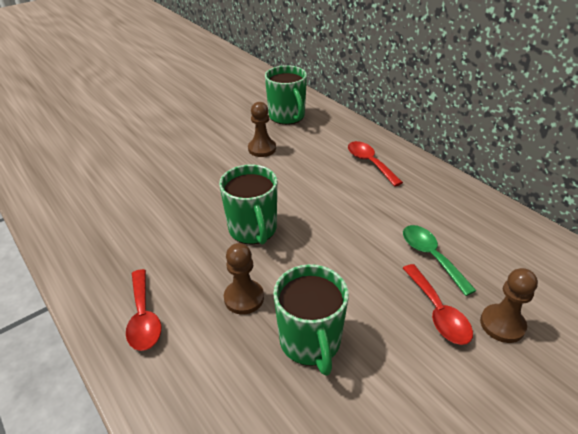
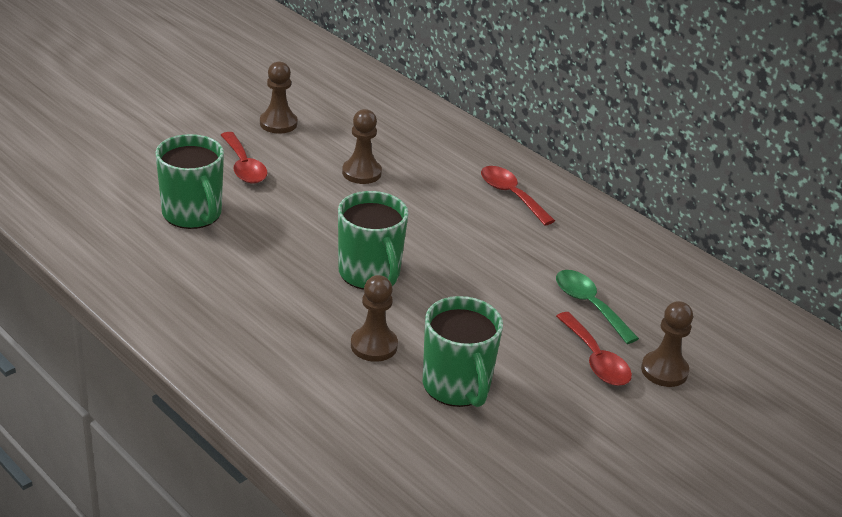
camera: 10 degrees left, 5 degrees down
(144, 317) = (260, 364): red spoon -> red spoon (244, 166)
(212, 116) = (278, 123): none -> brown pawn
(287, 116) = (389, 127): green mug -> green mug (193, 214)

────────────────────────────────────────

* TASK ITEM *
Skipping all pictures, set the listing down exactly as written.

* EXERCISE RESPONSE *
camera: 10 degrees left, 5 degrees down
(144, 317) = (260, 364): red spoon -> red spoon (244, 166)
(212, 116) = (278, 123): none -> brown pawn
(287, 116) = (389, 127): green mug -> green mug (193, 214)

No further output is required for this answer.